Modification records
══════════════════════════════
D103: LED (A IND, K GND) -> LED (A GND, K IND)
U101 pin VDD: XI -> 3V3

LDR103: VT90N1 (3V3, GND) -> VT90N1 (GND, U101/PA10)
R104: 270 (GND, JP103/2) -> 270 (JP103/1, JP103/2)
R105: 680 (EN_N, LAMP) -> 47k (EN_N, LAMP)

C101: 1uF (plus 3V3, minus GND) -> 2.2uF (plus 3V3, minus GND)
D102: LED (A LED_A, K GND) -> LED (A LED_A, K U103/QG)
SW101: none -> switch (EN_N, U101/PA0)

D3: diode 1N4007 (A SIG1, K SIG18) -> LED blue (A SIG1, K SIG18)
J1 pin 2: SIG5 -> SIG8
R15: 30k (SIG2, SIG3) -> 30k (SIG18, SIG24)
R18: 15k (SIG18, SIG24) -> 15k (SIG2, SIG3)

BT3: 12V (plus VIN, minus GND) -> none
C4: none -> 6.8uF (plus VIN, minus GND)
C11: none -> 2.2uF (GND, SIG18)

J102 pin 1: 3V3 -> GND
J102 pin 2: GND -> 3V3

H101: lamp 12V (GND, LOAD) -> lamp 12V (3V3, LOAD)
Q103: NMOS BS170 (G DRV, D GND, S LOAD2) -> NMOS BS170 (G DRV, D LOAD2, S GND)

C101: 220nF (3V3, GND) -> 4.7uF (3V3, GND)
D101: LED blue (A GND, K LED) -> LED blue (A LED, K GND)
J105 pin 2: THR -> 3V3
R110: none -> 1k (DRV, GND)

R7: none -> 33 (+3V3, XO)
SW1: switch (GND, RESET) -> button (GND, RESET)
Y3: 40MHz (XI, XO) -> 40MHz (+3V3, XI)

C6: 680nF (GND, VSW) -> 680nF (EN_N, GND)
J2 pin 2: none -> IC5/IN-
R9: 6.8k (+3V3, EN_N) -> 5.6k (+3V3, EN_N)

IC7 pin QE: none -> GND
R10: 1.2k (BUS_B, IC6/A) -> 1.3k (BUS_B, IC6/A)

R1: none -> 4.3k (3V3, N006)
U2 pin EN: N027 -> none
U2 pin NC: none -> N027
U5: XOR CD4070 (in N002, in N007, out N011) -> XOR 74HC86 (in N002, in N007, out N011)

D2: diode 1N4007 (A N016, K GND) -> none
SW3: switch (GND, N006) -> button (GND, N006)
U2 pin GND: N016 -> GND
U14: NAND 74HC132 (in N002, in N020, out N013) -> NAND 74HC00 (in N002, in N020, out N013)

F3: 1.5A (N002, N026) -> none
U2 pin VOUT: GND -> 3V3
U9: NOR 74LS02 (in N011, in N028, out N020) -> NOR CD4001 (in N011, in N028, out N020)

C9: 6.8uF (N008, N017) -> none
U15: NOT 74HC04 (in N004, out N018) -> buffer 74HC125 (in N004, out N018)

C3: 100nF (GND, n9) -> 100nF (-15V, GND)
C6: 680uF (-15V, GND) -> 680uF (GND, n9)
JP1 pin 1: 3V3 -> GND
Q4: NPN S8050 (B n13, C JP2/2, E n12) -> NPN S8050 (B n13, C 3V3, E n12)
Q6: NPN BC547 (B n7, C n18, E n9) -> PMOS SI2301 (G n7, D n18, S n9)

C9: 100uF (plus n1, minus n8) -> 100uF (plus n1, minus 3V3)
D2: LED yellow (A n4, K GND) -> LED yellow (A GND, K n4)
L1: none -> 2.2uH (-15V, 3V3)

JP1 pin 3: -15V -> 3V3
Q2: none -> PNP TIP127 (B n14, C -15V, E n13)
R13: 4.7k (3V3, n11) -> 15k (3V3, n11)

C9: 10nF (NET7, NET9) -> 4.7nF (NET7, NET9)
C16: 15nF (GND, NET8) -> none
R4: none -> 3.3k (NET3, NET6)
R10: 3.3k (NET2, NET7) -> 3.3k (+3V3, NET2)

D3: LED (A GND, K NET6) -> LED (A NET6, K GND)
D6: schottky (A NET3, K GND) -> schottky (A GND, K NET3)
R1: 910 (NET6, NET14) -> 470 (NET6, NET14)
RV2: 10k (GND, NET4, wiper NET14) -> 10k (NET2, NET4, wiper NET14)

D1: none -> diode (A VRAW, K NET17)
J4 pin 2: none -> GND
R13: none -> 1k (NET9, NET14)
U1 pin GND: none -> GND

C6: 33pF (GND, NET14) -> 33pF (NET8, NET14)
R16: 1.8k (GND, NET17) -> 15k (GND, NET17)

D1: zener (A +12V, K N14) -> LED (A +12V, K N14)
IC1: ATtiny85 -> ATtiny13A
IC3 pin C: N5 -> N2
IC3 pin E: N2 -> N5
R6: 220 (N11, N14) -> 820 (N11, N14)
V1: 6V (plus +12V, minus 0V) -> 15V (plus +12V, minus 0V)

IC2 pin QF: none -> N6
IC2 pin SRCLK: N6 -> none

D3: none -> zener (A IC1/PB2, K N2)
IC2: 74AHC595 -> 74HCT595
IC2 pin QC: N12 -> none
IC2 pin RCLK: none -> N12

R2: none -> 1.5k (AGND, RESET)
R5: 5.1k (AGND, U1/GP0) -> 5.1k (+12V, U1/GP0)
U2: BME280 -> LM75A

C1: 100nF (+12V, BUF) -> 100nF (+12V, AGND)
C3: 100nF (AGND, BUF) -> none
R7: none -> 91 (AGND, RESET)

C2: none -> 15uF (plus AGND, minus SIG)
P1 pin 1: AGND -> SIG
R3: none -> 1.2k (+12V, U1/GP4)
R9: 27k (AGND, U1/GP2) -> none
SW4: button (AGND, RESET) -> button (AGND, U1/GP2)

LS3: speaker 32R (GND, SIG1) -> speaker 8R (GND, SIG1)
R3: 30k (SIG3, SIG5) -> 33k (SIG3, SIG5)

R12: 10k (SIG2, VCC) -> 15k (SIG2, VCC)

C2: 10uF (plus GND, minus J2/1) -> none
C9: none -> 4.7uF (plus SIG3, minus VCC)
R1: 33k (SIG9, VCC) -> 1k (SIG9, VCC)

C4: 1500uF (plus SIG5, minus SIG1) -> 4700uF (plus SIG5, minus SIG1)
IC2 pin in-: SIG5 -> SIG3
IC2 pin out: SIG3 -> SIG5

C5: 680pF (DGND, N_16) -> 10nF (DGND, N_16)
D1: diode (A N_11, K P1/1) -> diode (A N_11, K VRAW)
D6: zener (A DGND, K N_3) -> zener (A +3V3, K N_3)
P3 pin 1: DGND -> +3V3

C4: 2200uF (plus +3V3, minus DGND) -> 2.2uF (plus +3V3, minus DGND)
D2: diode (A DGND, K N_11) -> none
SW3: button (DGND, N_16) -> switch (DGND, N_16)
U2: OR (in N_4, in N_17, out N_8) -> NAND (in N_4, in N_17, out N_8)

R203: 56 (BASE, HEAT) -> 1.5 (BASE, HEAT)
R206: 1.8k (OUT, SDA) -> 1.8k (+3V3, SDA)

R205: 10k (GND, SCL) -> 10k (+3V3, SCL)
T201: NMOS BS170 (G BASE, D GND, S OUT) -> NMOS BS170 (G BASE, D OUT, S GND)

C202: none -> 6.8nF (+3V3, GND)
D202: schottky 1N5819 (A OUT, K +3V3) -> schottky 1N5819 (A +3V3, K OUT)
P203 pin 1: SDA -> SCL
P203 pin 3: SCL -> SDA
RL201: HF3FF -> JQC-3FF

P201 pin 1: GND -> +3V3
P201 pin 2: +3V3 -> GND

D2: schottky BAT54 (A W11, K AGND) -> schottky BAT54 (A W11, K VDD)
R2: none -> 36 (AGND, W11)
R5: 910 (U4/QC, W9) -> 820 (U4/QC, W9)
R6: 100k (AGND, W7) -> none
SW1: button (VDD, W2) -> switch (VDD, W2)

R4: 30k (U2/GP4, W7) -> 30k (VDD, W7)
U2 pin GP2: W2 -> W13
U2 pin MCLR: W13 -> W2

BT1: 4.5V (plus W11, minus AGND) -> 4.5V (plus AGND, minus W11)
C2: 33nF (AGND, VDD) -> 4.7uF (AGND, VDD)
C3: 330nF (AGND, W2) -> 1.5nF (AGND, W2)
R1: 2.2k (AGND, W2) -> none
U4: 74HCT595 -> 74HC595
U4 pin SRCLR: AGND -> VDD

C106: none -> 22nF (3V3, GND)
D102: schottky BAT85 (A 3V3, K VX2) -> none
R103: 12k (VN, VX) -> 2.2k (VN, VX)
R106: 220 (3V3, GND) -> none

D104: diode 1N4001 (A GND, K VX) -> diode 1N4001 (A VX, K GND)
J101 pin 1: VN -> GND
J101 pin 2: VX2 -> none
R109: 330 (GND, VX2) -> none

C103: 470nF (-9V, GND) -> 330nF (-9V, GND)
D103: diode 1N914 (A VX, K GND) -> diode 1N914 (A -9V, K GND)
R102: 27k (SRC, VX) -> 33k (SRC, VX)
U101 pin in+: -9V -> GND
══════════════════════════════
## Exercise objective:
Transcribe nothing except the lines from the one with "D102: schottky BAT85 (A 3V3, K VX2) -> none" through the end of the data above, each exactly as it appears.

## Written answer:
D102: schottky BAT85 (A 3V3, K VX2) -> none
R103: 12k (VN, VX) -> 2.2k (VN, VX)
R106: 220 (3V3, GND) -> none

D104: diode 1N4001 (A GND, K VX) -> diode 1N4001 (A VX, K GND)
J101 pin 1: VN -> GND
J101 pin 2: VX2 -> none
R109: 330 (GND, VX2) -> none

C103: 470nF (-9V, GND) -> 330nF (-9V, GND)
D103: diode 1N914 (A VX, K GND) -> diode 1N914 (A -9V, K GND)
R102: 27k (SRC, VX) -> 33k (SRC, VX)
U101 pin in+: -9V -> GND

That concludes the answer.